EXERCISE GOAL. Your answer must be an exact copy of the data below.

Segment Open

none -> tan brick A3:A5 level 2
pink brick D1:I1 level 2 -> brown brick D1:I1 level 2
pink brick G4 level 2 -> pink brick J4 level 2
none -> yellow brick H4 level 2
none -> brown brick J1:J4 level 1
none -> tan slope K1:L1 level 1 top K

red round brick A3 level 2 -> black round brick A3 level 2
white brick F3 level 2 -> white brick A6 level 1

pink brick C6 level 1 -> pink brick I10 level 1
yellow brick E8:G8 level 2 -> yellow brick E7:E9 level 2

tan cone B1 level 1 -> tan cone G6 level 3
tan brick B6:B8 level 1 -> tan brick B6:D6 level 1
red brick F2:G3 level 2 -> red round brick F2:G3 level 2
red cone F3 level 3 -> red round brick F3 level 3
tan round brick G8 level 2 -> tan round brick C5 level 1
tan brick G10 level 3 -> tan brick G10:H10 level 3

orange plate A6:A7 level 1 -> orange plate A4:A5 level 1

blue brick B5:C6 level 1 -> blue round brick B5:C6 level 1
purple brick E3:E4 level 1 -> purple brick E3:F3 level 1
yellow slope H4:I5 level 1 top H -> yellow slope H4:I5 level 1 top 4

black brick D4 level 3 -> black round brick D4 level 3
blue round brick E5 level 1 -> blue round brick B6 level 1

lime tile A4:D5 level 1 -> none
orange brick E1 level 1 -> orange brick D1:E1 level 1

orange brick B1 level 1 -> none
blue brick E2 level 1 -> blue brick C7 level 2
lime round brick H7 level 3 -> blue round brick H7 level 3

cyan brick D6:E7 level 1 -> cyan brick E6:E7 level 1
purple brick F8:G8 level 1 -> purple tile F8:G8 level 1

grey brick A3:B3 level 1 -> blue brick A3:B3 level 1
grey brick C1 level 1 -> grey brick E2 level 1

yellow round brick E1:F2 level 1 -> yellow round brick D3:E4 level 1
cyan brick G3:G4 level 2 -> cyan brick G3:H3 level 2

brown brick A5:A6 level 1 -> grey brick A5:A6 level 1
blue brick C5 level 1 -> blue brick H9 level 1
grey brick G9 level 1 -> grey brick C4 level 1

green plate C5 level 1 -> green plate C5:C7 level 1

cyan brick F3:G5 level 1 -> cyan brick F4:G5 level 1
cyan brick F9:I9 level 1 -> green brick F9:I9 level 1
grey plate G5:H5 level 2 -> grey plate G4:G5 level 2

Segment Closed

SOLUTION FOR THIS EXERCISE.
none -> tan brick A3:A5 level 2
pink brick D1:I1 level 2 -> brown brick D1:I1 level 2
pink brick G4 level 2 -> pink brick J4 level 2
none -> yellow brick H4 level 2
none -> brown brick J1:J4 level 1
none -> tan slope K1:L1 level 1 top K

red round brick A3 level 2 -> black round brick A3 level 2
white brick F3 level 2 -> white brick A6 level 1

pink brick C6 level 1 -> pink brick I10 level 1
yellow brick E8:G8 level 2 -> yellow brick E7:E9 level 2

tan cone B1 level 1 -> tan cone G6 level 3
tan brick B6:B8 level 1 -> tan brick B6:D6 level 1
red brick F2:G3 level 2 -> red round brick F2:G3 level 2
red cone F3 level 3 -> red round brick F3 level 3
tan round brick G8 level 2 -> tan round brick C5 level 1
tan brick G10 level 3 -> tan brick G10:H10 level 3

orange plate A6:A7 level 1 -> orange plate A4:A5 level 1

blue brick B5:C6 level 1 -> blue round brick B5:C6 level 1
purple brick E3:E4 level 1 -> purple brick E3:F3 level 1
yellow slope H4:I5 level 1 top H -> yellow slope H4:I5 level 1 top 4

black brick D4 level 3 -> black round brick D4 level 3
blue round brick E5 level 1 -> blue round brick B6 level 1

lime tile A4:D5 level 1 -> none
orange brick E1 level 1 -> orange brick D1:E1 level 1

orange brick B1 level 1 -> none
blue brick E2 level 1 -> blue brick C7 level 2
lime round brick H7 level 3 -> blue round brick H7 level 3

cyan brick D6:E7 level 1 -> cyan brick E6:E7 level 1
purple brick F8:G8 level 1 -> purple tile F8:G8 level 1

grey brick A3:B3 level 1 -> blue brick A3:B3 level 1
grey brick C1 level 1 -> grey brick E2 level 1

yellow round brick E1:F2 level 1 -> yellow round brick D3:E4 level 1
cyan brick G3:G4 level 2 -> cyan brick G3:H3 level 2

brown brick A5:A6 level 1 -> grey brick A5:A6 level 1
blue brick C5 level 1 -> blue brick H9 level 1
grey brick G9 level 1 -> grey brick C4 level 1

green plate C5 level 1 -> green plate C5:C7 level 1

cyan brick F3:G5 level 1 -> cyan brick F4:G5 level 1
cyan brick F9:I9 level 1 -> green brick F9:I9 level 1
grey plate G5:H5 level 2 -> grey plate G4:G5 level 2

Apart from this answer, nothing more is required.